◆ Problem statement
Give the entries again, exactly as they stand.

[Opening Given data section]

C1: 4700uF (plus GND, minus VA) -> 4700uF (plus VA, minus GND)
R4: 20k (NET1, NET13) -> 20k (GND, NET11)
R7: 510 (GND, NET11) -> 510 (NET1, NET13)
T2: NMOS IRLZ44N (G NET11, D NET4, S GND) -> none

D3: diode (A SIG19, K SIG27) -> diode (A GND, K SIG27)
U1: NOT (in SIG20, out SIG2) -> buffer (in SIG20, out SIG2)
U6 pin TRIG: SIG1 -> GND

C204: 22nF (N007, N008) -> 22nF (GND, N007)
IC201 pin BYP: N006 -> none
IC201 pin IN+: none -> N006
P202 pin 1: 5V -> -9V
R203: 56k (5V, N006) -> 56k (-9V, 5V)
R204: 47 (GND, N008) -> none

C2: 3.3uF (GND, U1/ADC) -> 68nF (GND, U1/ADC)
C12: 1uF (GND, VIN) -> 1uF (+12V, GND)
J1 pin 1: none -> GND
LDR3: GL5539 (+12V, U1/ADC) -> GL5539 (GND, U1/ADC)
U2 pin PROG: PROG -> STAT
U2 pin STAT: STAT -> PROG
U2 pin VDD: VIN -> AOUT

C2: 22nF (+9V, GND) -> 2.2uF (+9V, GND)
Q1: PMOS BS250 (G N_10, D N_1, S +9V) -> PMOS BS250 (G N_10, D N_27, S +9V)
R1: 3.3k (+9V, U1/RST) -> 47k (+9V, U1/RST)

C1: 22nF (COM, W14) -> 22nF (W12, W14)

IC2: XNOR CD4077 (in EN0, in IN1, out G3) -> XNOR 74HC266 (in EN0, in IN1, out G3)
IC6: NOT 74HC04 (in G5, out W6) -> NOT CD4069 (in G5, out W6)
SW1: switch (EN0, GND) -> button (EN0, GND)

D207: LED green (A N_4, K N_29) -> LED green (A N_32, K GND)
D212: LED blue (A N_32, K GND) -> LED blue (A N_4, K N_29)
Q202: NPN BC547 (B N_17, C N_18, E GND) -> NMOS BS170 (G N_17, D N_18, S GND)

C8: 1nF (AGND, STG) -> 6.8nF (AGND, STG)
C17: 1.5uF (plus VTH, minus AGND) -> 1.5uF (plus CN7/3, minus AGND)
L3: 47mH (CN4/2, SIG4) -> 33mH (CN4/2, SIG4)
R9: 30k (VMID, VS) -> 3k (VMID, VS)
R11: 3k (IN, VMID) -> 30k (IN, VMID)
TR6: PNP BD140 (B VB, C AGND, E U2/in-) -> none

[Closing Given data section]

◆ Solution
C1: 4700uF (plus GND, minus VA) -> 4700uF (plus VA, minus GND)
R4: 20k (NET1, NET13) -> 20k (GND, NET11)
R7: 510 (GND, NET11) -> 510 (NET1, NET13)
T2: NMOS IRLZ44N (G NET11, D NET4, S GND) -> none

D3: diode (A SIG19, K SIG27) -> diode (A GND, K SIG27)
U1: NOT (in SIG20, out SIG2) -> buffer (in SIG20, out SIG2)
U6 pin TRIG: SIG1 -> GND

C204: 22nF (N007, N008) -> 22nF (GND, N007)
IC201 pin BYP: N006 -> none
IC201 pin IN+: none -> N006
P202 pin 1: 5V -> -9V
R203: 56k (5V, N006) -> 56k (-9V, 5V)
R204: 47 (GND, N008) -> none

C2: 3.3uF (GND, U1/ADC) -> 68nF (GND, U1/ADC)
C12: 1uF (GND, VIN) -> 1uF (+12V, GND)
J1 pin 1: none -> GND
LDR3: GL5539 (+12V, U1/ADC) -> GL5539 (GND, U1/ADC)
U2 pin PROG: PROG -> STAT
U2 pin STAT: STAT -> PROG
U2 pin VDD: VIN -> AOUT

C2: 22nF (+9V, GND) -> 2.2uF (+9V, GND)
Q1: PMOS BS250 (G N_10, D N_1, S +9V) -> PMOS BS250 (G N_10, D N_27, S +9V)
R1: 3.3k (+9V, U1/RST) -> 47k (+9V, U1/RST)

C1: 22nF (COM, W14) -> 22nF (W12, W14)

IC2: XNOR CD4077 (in EN0, in IN1, out G3) -> XNOR 74HC266 (in EN0, in IN1, out G3)
IC6: NOT 74HC04 (in G5, out W6) -> NOT CD4069 (in G5, out W6)
SW1: switch (EN0, GND) -> button (EN0, GND)

D207: LED green (A N_4, K N_29) -> LED green (A N_32, K GND)
D212: LED blue (A N_32, K GND) -> LED blue (A N_4, K N_29)
Q202: NPN BC547 (B N_17, C N_18, E GND) -> NMOS BS170 (G N_17, D N_18, S GND)

C8: 1nF (AGND, STG) -> 6.8nF (AGND, STG)
C17: 1.5uF (plus VTH, minus AGND) -> 1.5uF (plus CN7/3, minus AGND)
L3: 47mH (CN4/2, SIG4) -> 33mH (CN4/2, SIG4)
R9: 30k (VMID, VS) -> 3k (VMID, VS)
R11: 3k (IN, VMID) -> 30k (IN, VMID)
TR6: PNP BD140 (B VB, C AGND, E U2/in-) -> none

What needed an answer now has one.